_Instructions to follow_
Reproduce all of the listing below without alteration.

_Dataset_
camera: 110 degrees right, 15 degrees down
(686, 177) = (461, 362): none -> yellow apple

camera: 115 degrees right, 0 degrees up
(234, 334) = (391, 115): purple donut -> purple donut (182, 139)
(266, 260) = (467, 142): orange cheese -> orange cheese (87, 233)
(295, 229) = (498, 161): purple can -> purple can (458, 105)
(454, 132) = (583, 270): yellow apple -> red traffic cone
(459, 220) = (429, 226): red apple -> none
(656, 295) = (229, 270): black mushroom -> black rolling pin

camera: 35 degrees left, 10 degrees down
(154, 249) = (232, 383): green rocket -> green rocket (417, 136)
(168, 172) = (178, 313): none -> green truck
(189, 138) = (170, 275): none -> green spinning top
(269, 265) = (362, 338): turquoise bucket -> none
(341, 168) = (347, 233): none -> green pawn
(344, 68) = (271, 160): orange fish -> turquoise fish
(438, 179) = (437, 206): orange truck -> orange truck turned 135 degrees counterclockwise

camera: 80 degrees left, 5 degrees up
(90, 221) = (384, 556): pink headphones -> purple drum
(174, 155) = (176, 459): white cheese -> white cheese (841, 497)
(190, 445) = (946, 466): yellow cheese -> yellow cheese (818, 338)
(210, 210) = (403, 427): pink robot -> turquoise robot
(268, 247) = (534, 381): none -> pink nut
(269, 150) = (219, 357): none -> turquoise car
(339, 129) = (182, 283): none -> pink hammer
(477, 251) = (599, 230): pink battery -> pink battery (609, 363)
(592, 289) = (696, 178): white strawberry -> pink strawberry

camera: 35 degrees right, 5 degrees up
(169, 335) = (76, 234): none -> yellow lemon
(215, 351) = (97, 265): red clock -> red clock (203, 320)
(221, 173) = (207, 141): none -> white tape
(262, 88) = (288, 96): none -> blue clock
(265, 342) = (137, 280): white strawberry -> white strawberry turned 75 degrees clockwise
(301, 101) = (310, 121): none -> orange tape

_Answer section_
camera: 110 degrees right, 15 degrees down
(686, 177) = (461, 362): none -> yellow apple

camera: 115 degrees right, 0 degrees up
(234, 334) = (391, 115): purple donut -> purple donut (182, 139)
(266, 260) = (467, 142): orange cheese -> orange cheese (87, 233)
(295, 229) = (498, 161): purple can -> purple can (458, 105)
(454, 132) = (583, 270): yellow apple -> red traffic cone
(459, 220) = (429, 226): red apple -> none
(656, 295) = (229, 270): black mushroom -> black rolling pin

camera: 35 degrees left, 10 degrees down
(154, 249) = (232, 383): green rocket -> green rocket (417, 136)
(168, 172) = (178, 313): none -> green truck
(189, 138) = (170, 275): none -> green spinning top
(269, 265) = (362, 338): turquoise bucket -> none
(341, 168) = (347, 233): none -> green pawn
(344, 68) = (271, 160): orange fish -> turquoise fish
(438, 179) = (437, 206): orange truck -> orange truck turned 135 degrees counterclockwise

camera: 80 degrees left, 5 degrees up
(90, 221) = (384, 556): pink headphones -> purple drum
(174, 155) = (176, 459): white cheese -> white cheese (841, 497)
(190, 445) = (946, 466): yellow cheese -> yellow cheese (818, 338)
(210, 210) = (403, 427): pink robot -> turquoise robot
(268, 247) = (534, 381): none -> pink nut
(269, 150) = (219, 357): none -> turquoise car
(339, 129) = (182, 283): none -> pink hammer
(477, 251) = (599, 230): pink battery -> pink battery (609, 363)
(592, 289) = (696, 178): white strawberry -> pink strawberry

camera: 35 degrees right, 5 degrees up
(169, 335) = (76, 234): none -> yellow lemon
(215, 351) = (97, 265): red clock -> red clock (203, 320)
(221, 173) = (207, 141): none -> white tape
(262, 88) = (288, 96): none -> blue clock
(265, 342) = (137, 280): white strawberry -> white strawberry turned 75 degrees clockwise
(301, 101) = (310, 121): none -> orange tape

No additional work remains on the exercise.